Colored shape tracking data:

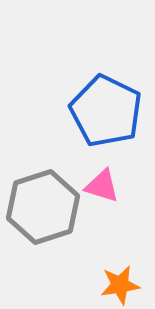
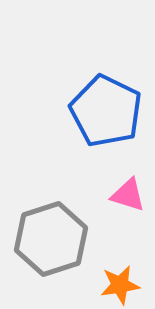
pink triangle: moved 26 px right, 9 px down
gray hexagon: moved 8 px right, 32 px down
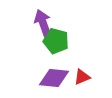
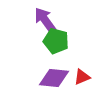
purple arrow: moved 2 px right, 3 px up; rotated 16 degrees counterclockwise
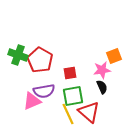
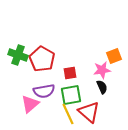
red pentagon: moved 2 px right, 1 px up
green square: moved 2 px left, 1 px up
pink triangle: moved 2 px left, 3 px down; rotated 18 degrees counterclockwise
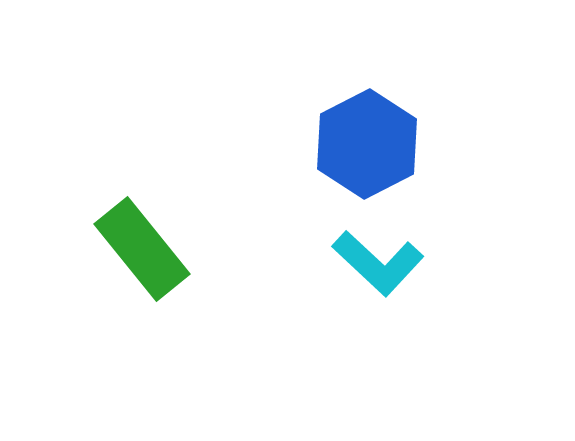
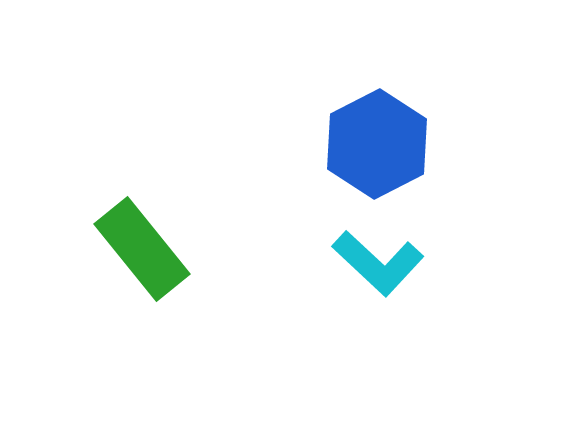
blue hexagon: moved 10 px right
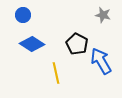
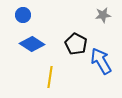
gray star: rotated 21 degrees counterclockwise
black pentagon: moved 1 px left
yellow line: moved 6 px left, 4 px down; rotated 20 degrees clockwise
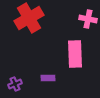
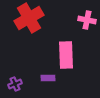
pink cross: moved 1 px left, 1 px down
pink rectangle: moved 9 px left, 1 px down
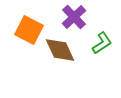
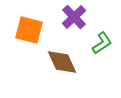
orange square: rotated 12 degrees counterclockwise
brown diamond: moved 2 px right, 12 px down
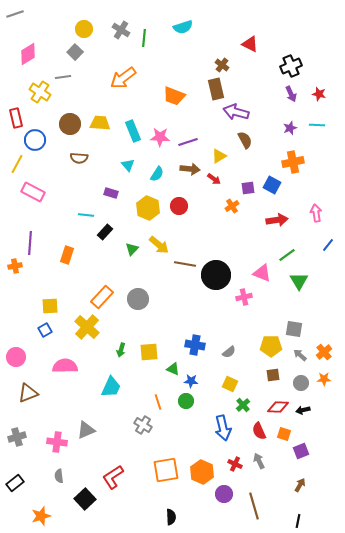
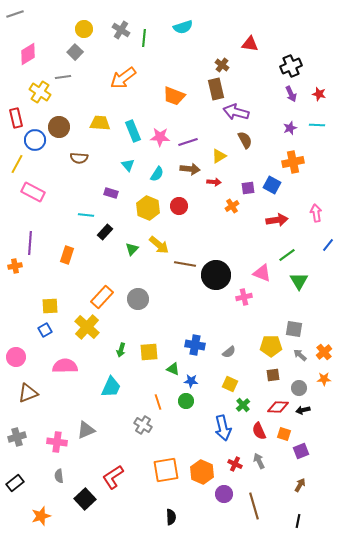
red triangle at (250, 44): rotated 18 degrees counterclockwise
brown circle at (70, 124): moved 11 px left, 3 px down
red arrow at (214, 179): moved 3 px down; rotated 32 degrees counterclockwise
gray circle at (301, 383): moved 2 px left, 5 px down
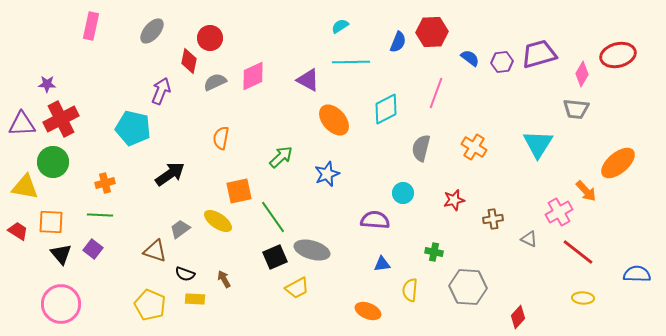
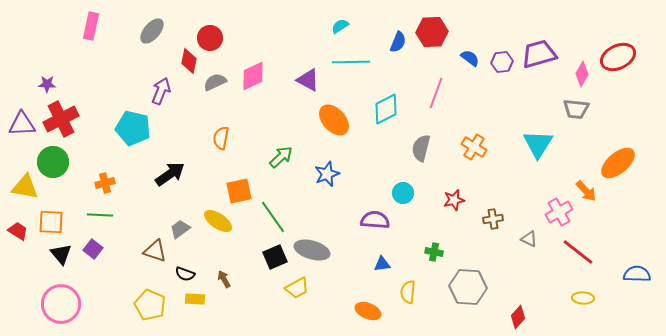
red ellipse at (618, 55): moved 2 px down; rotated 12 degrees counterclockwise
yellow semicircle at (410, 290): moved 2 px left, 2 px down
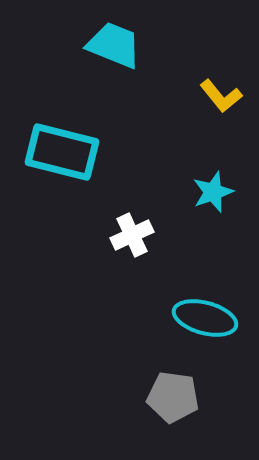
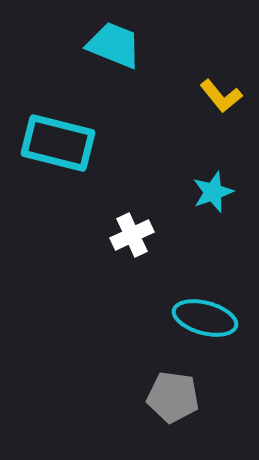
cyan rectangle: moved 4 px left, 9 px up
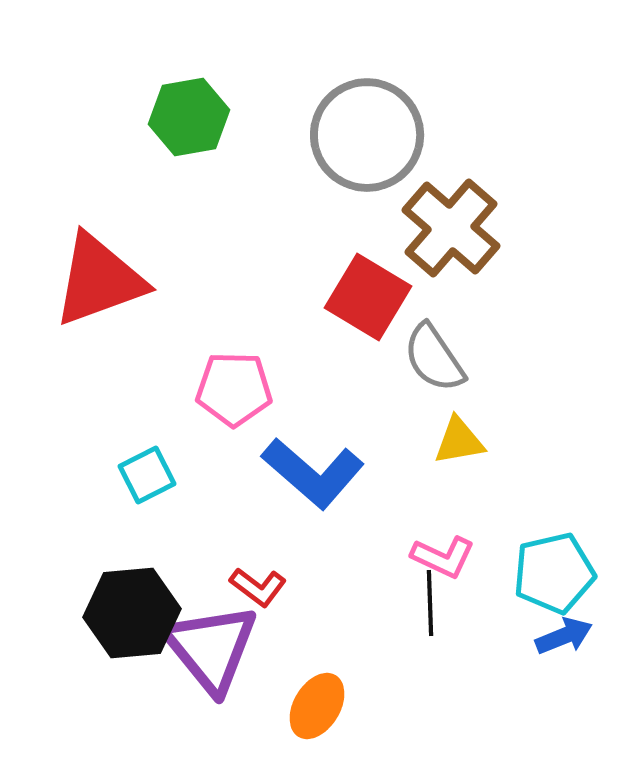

Exercise details: The answer must be the lines of the entries above, written out exactly from the first through the one with "green square: moved 2 px left, 1 px up", and no pictures.

Result of the task:
pink triangle: moved 26 px right, 9 px down
gray hexagon: moved 8 px right, 32 px down
purple arrow: moved 2 px right, 3 px up; rotated 16 degrees counterclockwise
red pentagon: moved 2 px right, 1 px up
green square: moved 2 px left, 1 px up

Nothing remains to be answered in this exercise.